[Data extracts]
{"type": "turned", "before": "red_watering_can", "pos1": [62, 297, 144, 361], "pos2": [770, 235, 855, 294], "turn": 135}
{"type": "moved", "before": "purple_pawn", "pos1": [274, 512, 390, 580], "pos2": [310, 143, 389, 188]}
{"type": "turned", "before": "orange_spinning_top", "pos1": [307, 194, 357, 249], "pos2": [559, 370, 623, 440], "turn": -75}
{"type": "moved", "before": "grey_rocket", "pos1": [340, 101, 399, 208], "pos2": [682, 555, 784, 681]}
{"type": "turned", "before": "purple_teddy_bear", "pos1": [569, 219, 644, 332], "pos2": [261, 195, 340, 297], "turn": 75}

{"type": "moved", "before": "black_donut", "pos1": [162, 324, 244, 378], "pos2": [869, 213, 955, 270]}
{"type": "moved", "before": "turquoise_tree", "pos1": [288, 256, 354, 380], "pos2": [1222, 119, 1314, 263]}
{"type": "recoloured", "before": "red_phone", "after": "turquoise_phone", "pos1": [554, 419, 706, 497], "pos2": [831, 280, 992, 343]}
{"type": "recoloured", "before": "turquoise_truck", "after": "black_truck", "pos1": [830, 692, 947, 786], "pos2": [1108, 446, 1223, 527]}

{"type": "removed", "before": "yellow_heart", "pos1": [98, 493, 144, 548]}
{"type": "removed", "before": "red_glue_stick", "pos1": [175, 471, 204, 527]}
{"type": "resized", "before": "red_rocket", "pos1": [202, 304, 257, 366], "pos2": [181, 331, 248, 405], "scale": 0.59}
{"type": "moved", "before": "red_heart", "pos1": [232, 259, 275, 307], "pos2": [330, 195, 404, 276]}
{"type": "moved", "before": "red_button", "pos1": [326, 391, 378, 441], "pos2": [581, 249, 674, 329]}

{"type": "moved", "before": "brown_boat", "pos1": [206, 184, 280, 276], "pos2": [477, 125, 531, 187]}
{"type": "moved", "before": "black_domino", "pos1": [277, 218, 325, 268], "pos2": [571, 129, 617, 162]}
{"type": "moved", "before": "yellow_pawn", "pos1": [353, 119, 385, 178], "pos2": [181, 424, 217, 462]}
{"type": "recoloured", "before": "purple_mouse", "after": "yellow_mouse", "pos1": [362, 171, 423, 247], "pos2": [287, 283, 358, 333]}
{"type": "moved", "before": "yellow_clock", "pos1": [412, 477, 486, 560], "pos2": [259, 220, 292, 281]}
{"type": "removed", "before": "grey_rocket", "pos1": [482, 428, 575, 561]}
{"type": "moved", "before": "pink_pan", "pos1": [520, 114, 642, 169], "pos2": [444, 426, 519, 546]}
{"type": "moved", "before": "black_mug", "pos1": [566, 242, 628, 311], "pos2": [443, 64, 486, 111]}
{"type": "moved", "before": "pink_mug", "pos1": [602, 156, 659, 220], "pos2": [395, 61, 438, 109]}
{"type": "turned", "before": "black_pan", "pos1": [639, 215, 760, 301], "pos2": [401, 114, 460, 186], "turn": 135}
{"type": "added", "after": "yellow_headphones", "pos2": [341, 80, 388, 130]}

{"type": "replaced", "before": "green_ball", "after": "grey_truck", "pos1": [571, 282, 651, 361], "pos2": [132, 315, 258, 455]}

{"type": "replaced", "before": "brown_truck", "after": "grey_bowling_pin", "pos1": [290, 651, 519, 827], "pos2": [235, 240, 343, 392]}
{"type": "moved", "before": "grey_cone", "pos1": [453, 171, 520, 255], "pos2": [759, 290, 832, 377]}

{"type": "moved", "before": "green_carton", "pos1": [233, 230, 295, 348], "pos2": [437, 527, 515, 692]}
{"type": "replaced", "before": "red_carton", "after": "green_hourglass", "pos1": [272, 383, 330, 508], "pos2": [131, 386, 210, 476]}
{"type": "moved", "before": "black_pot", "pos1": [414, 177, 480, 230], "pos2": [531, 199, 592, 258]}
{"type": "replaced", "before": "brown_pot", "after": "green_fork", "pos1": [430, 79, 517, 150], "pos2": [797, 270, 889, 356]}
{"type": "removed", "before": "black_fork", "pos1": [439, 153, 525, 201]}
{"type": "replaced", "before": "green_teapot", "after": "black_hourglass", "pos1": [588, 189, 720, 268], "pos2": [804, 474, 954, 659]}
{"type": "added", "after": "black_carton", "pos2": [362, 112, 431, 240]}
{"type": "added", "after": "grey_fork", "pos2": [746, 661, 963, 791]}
[/Data extracts]
Instructions to follow | Go through the entries above and reproduce each one exactly.

Finished exercise |
{"type": "turned", "before": "red_watering_can", "pos1": [62, 297, 144, 361], "pos2": [770, 235, 855, 294], "turn": 135}
{"type": "moved", "before": "purple_pawn", "pos1": [274, 512, 390, 580], "pos2": [310, 143, 389, 188]}
{"type": "turned", "before": "orange_spinning_top", "pos1": [307, 194, 357, 249], "pos2": [559, 370, 623, 440], "turn": -75}
{"type": "moved", "before": "grey_rocket", "pos1": [340, 101, 399, 208], "pos2": [682, 555, 784, 681]}
{"type": "turned", "before": "purple_teddy_bear", "pos1": [569, 219, 644, 332], "pos2": [261, 195, 340, 297], "turn": 75}

{"type": "moved", "before": "black_donut", "pos1": [162, 324, 244, 378], "pos2": [869, 213, 955, 270]}
{"type": "moved", "before": "turquoise_tree", "pos1": [288, 256, 354, 380], "pos2": [1222, 119, 1314, 263]}
{"type": "recoloured", "before": "red_phone", "after": "turquoise_phone", "pos1": [554, 419, 706, 497], "pos2": [831, 280, 992, 343]}
{"type": "recoloured", "before": "turquoise_truck", "after": "black_truck", "pos1": [830, 692, 947, 786], "pos2": [1108, 446, 1223, 527]}

{"type": "removed", "before": "yellow_heart", "pos1": [98, 493, 144, 548]}
{"type": "removed", "before": "red_glue_stick", "pos1": [175, 471, 204, 527]}
{"type": "resized", "before": "red_rocket", "pos1": [202, 304, 257, 366], "pos2": [181, 331, 248, 405], "scale": 0.59}
{"type": "moved", "before": "red_heart", "pos1": [232, 259, 275, 307], "pos2": [330, 195, 404, 276]}
{"type": "moved", "before": "red_button", "pos1": [326, 391, 378, 441], "pos2": [581, 249, 674, 329]}

{"type": "moved", "before": "brown_boat", "pos1": [206, 184, 280, 276], "pos2": [477, 125, 531, 187]}
{"type": "moved", "before": "black_domino", "pos1": [277, 218, 325, 268], "pos2": [571, 129, 617, 162]}
{"type": "moved", "before": "yellow_pawn", "pos1": [353, 119, 385, 178], "pos2": [181, 424, 217, 462]}
{"type": "recoloured", "before": "purple_mouse", "after": "yellow_mouse", "pos1": [362, 171, 423, 247], "pos2": [287, 283, 358, 333]}
{"type": "moved", "before": "yellow_clock", "pos1": [412, 477, 486, 560], "pos2": [259, 220, 292, 281]}
{"type": "removed", "before": "grey_rocket", "pos1": [482, 428, 575, 561]}
{"type": "moved", "before": "pink_pan", "pos1": [520, 114, 642, 169], "pos2": [444, 426, 519, 546]}
{"type": "moved", "before": "black_mug", "pos1": [566, 242, 628, 311], "pos2": [443, 64, 486, 111]}
{"type": "moved", "before": "pink_mug", "pos1": [602, 156, 659, 220], "pos2": [395, 61, 438, 109]}
{"type": "turned", "before": "black_pan", "pos1": [639, 215, 760, 301], "pos2": [401, 114, 460, 186], "turn": 135}
{"type": "added", "after": "yellow_headphones", "pos2": [341, 80, 388, 130]}

{"type": "replaced", "before": "green_ball", "after": "grey_truck", "pos1": [571, 282, 651, 361], "pos2": [132, 315, 258, 455]}

{"type": "replaced", "before": "brown_truck", "after": "grey_bowling_pin", "pos1": [290, 651, 519, 827], "pos2": [235, 240, 343, 392]}
{"type": "moved", "before": "grey_cone", "pos1": [453, 171, 520, 255], "pos2": [759, 290, 832, 377]}

{"type": "moved", "before": "green_carton", "pos1": [233, 230, 295, 348], "pos2": [437, 527, 515, 692]}
{"type": "replaced", "before": "red_carton", "after": "green_hourglass", "pos1": [272, 383, 330, 508], "pos2": [131, 386, 210, 476]}
{"type": "moved", "before": "black_pot", "pos1": [414, 177, 480, 230], "pos2": [531, 199, 592, 258]}
{"type": "replaced", "before": "brown_pot", "after": "green_fork", "pos1": [430, 79, 517, 150], "pos2": [797, 270, 889, 356]}
{"type": "removed", "before": "black_fork", "pos1": [439, 153, 525, 201]}
{"type": "replaced", "before": "green_teapot", "after": "black_hourglass", "pos1": [588, 189, 720, 268], "pos2": [804, 474, 954, 659]}
{"type": "added", "after": "black_carton", "pos2": [362, 112, 431, 240]}
{"type": "added", "after": "grey_fork", "pos2": [746, 661, 963, 791]}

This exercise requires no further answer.